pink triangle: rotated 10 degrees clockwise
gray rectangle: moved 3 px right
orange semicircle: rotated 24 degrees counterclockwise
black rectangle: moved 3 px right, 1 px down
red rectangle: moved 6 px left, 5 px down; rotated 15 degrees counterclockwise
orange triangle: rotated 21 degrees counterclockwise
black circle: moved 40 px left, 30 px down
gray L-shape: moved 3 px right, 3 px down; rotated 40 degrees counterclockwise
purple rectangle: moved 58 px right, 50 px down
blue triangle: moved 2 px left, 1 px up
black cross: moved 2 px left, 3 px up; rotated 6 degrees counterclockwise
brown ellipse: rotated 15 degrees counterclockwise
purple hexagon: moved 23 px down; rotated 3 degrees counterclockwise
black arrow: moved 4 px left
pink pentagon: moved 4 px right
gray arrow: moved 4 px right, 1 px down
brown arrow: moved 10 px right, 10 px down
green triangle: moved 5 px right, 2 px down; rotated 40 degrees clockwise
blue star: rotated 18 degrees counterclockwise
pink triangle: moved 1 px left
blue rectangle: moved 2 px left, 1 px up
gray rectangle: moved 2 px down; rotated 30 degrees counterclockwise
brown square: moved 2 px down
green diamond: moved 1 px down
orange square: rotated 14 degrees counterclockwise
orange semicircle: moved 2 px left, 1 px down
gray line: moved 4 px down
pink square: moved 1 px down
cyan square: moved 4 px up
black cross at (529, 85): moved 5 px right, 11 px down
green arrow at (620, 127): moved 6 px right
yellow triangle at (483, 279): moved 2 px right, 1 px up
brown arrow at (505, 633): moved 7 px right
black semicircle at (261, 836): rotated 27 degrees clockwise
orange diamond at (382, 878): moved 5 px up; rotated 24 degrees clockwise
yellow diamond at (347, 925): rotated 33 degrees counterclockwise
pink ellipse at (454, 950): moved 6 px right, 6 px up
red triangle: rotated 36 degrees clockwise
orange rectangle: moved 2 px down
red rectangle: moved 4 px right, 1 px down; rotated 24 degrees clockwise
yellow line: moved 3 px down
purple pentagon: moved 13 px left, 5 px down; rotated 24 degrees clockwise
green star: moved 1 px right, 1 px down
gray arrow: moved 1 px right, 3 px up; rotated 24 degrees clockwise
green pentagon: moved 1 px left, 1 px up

########

Set task →
Rename every "rectangle" in the entries above to "oblong" and give the entries again, leaving all other text unchanged.

Full output →
pink triangle: rotated 10 degrees clockwise
gray oblong: moved 3 px right
orange semicircle: rotated 24 degrees counterclockwise
black oblong: moved 3 px right, 1 px down
red oblong: moved 6 px left, 5 px down; rotated 15 degrees counterclockwise
orange triangle: rotated 21 degrees counterclockwise
black circle: moved 40 px left, 30 px down
gray L-shape: moved 3 px right, 3 px down; rotated 40 degrees counterclockwise
purple oblong: moved 58 px right, 50 px down
blue triangle: moved 2 px left, 1 px up
black cross: moved 2 px left, 3 px up; rotated 6 degrees counterclockwise
brown ellipse: rotated 15 degrees counterclockwise
purple hexagon: moved 23 px down; rotated 3 degrees counterclockwise
black arrow: moved 4 px left
pink pentagon: moved 4 px right
gray arrow: moved 4 px right, 1 px down
brown arrow: moved 10 px right, 10 px down
green triangle: moved 5 px right, 2 px down; rotated 40 degrees clockwise
blue star: rotated 18 degrees counterclockwise
pink triangle: moved 1 px left
blue oblong: moved 2 px left, 1 px up
gray oblong: moved 2 px down; rotated 30 degrees counterclockwise
brown square: moved 2 px down
green diamond: moved 1 px down
orange square: rotated 14 degrees counterclockwise
orange semicircle: moved 2 px left, 1 px down
gray line: moved 4 px down
pink square: moved 1 px down
cyan square: moved 4 px up
black cross at (529, 85): moved 5 px right, 11 px down
green arrow at (620, 127): moved 6 px right
yellow triangle at (483, 279): moved 2 px right, 1 px up
brown arrow at (505, 633): moved 7 px right
black semicircle at (261, 836): rotated 27 degrees clockwise
orange diamond at (382, 878): moved 5 px up; rotated 24 degrees clockwise
yellow diamond at (347, 925): rotated 33 degrees counterclockwise
pink ellipse at (454, 950): moved 6 px right, 6 px up
red triangle: rotated 36 degrees clockwise
orange oblong: moved 2 px down
red oblong: moved 4 px right, 1 px down; rotated 24 degrees clockwise
yellow line: moved 3 px down
purple pentagon: moved 13 px left, 5 px down; rotated 24 degrees clockwise
green star: moved 1 px right, 1 px down
gray arrow: moved 1 px right, 3 px up; rotated 24 degrees clockwise
green pentagon: moved 1 px left, 1 px up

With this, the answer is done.